_Directions_.
Produce an exact transcription of the data, with the images left out.

_Given material_.

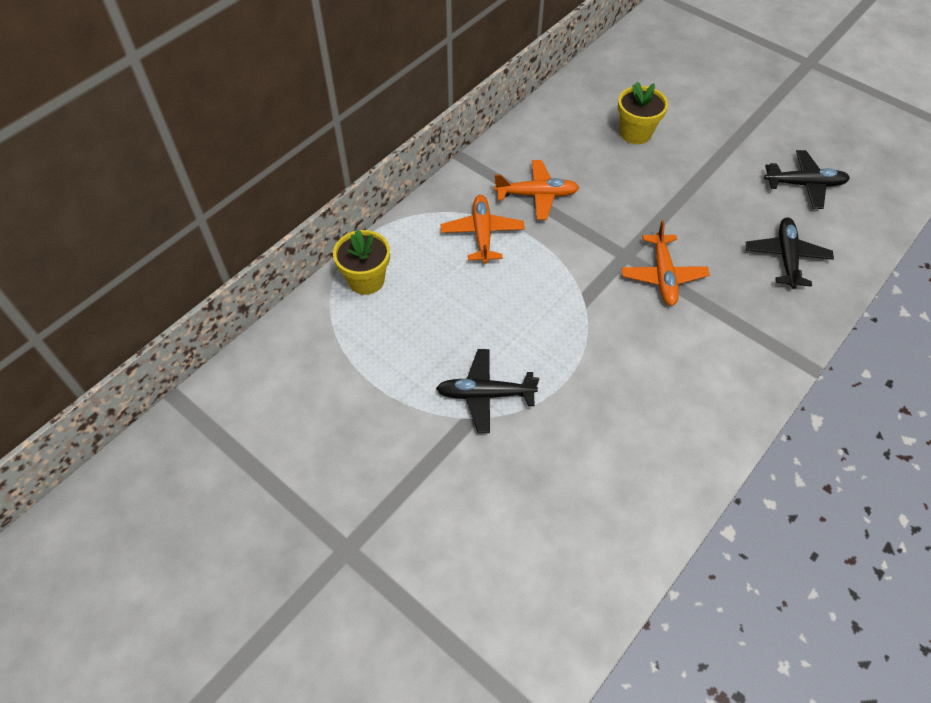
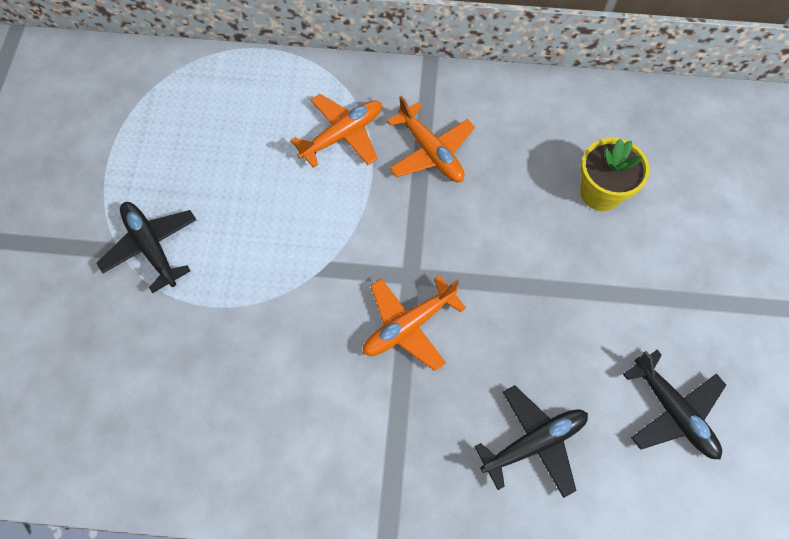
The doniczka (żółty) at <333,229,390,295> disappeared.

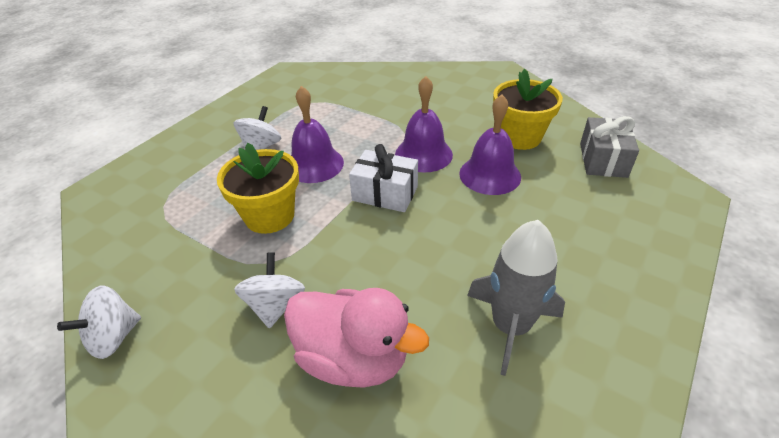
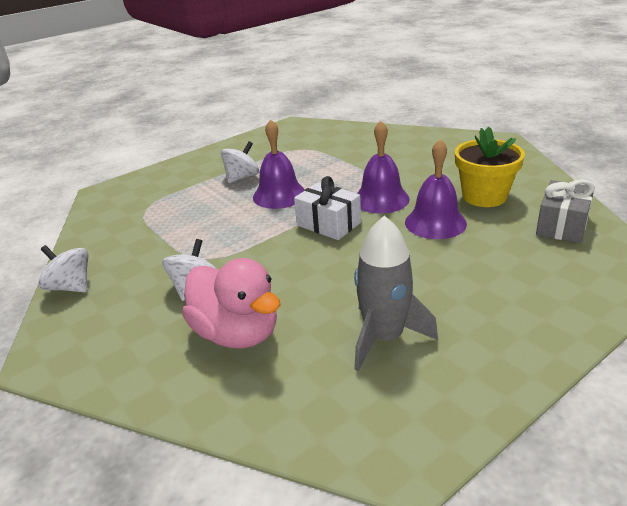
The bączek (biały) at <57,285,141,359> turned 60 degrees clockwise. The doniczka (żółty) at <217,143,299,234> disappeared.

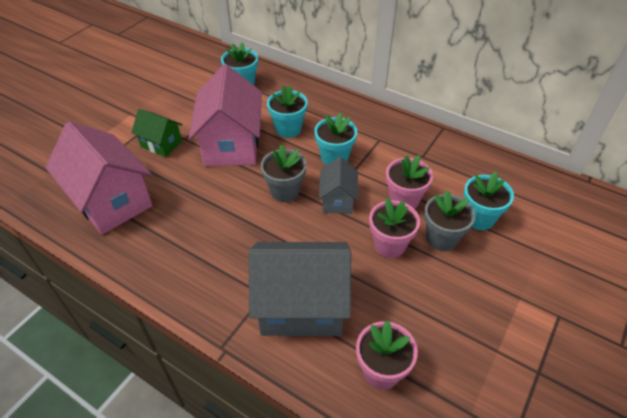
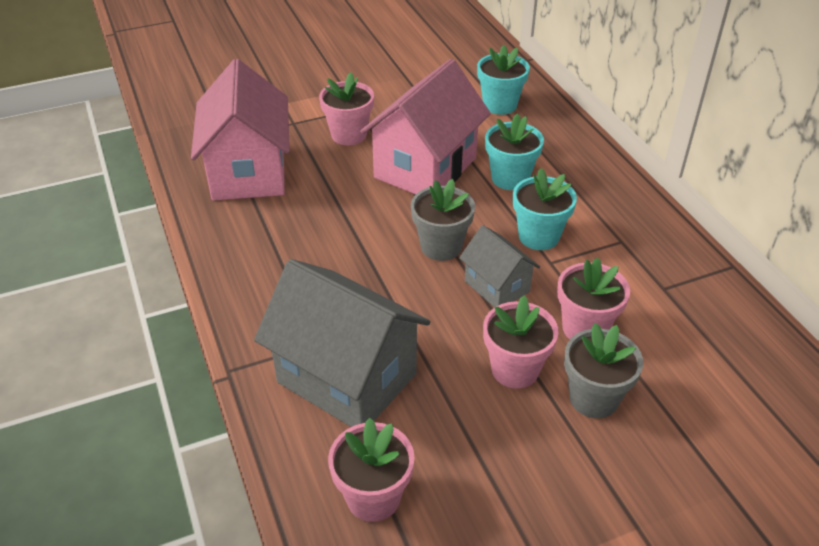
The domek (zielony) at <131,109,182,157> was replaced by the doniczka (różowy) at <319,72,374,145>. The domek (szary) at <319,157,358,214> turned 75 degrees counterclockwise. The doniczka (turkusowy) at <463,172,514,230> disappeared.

_Result for this task_.
The doniczka (żółty) at <333,229,390,295> disappeared.

The bączek (biały) at <57,285,141,359> turned 60 degrees clockwise. The doniczka (żółty) at <217,143,299,234> disappeared.

The domek (zielony) at <131,109,182,157> was replaced by the doniczka (różowy) at <319,72,374,145>. The domek (szary) at <319,157,358,214> turned 75 degrees counterclockwise. The doniczka (turkusowy) at <463,172,514,230> disappeared.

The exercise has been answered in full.